● Exercise description
Without the pictures, set down every record below exactly as it reads.

● Data

◇ ◇ ◇ ◇ ◇ ◇ ◇

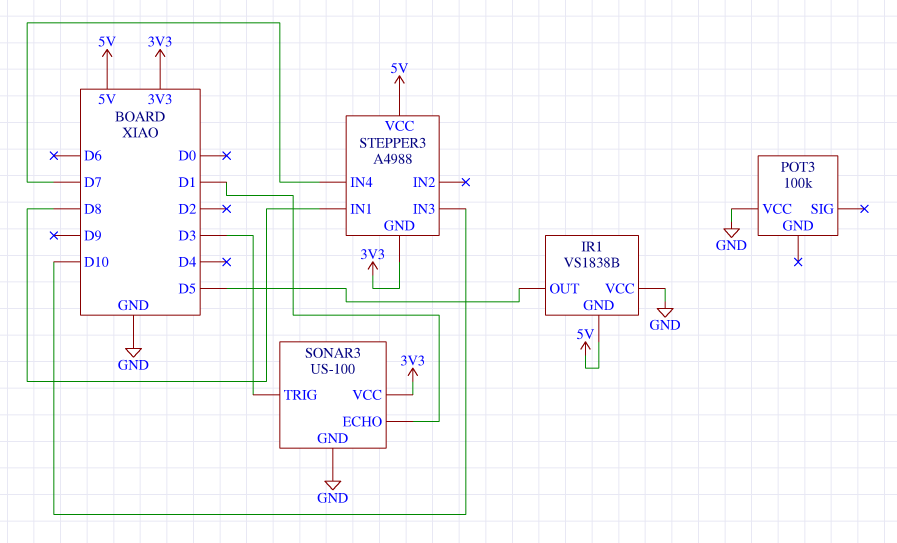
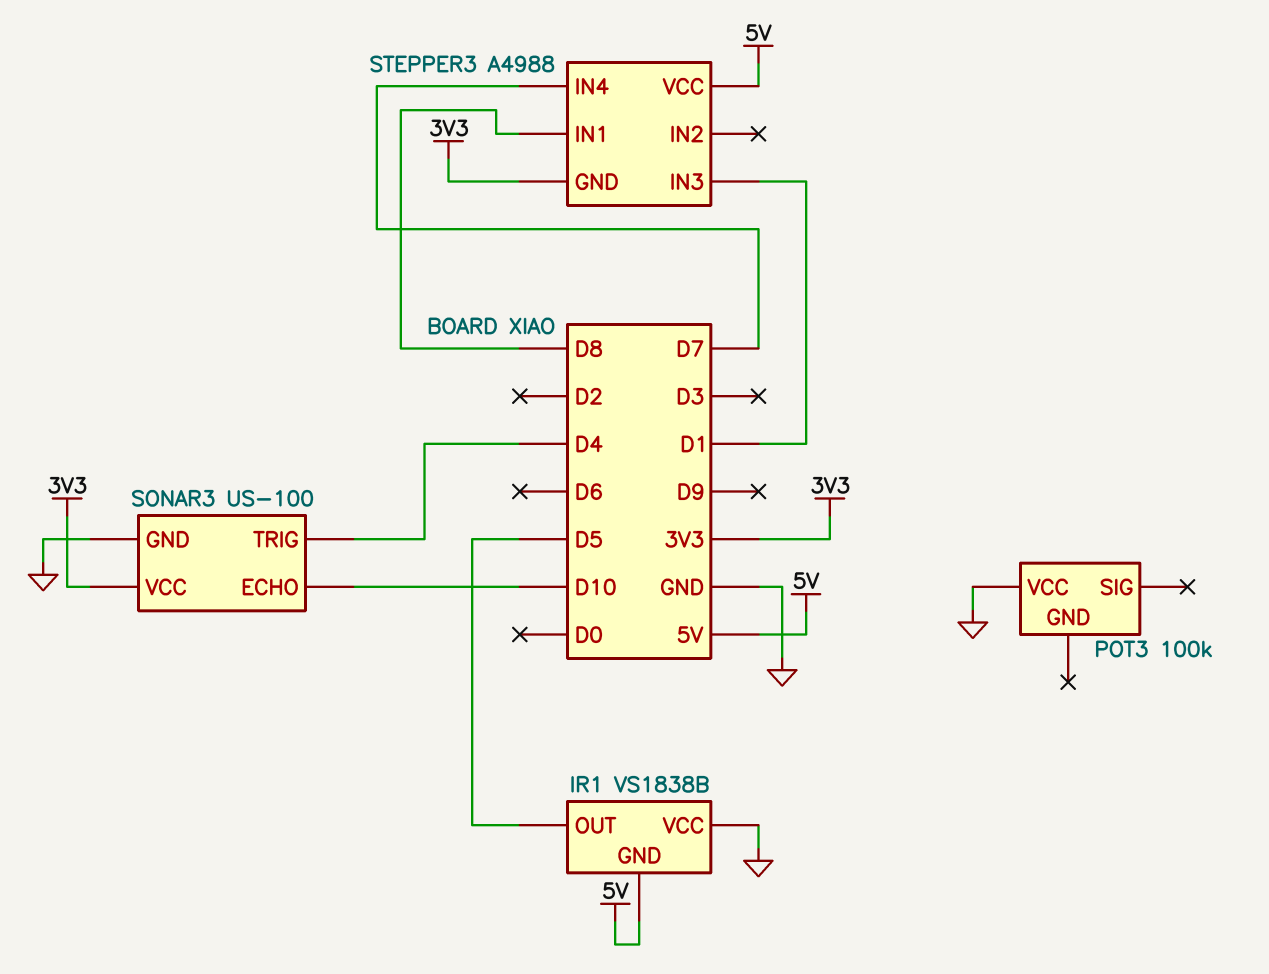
SONAR3 pin ECHO: D1 -> D10
SONAR3 pin TRIG: D3 -> D4
STEPPER3 pin IN3: D10 -> D1

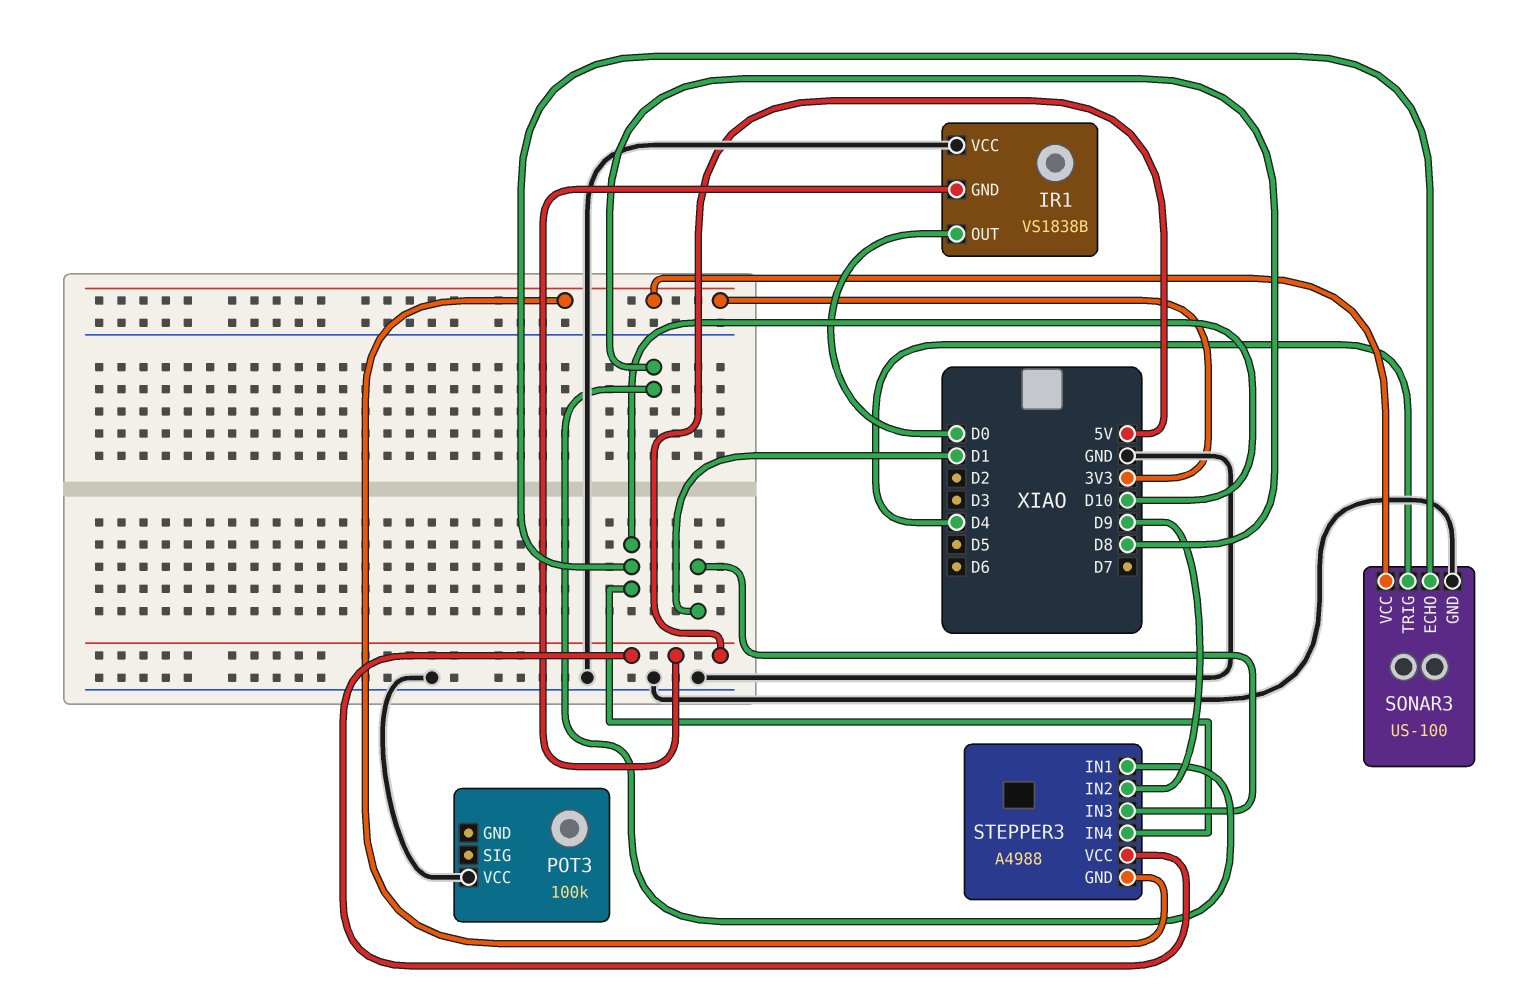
IR1 pin OUT: D5 -> D0
STEPPER3 pin IN2: none -> D9
STEPPER3 pin IN4: D7 -> D10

◇ ◇ ◇ ◇ ◇ ◇ ◇

● Task solution
SONAR3 pin ECHO: D1 -> D10
SONAR3 pin TRIG: D3 -> D4
STEPPER3 pin IN3: D10 -> D1

IR1 pin OUT: D5 -> D0
STEPPER3 pin IN2: none -> D9
STEPPER3 pin IN4: D7 -> D10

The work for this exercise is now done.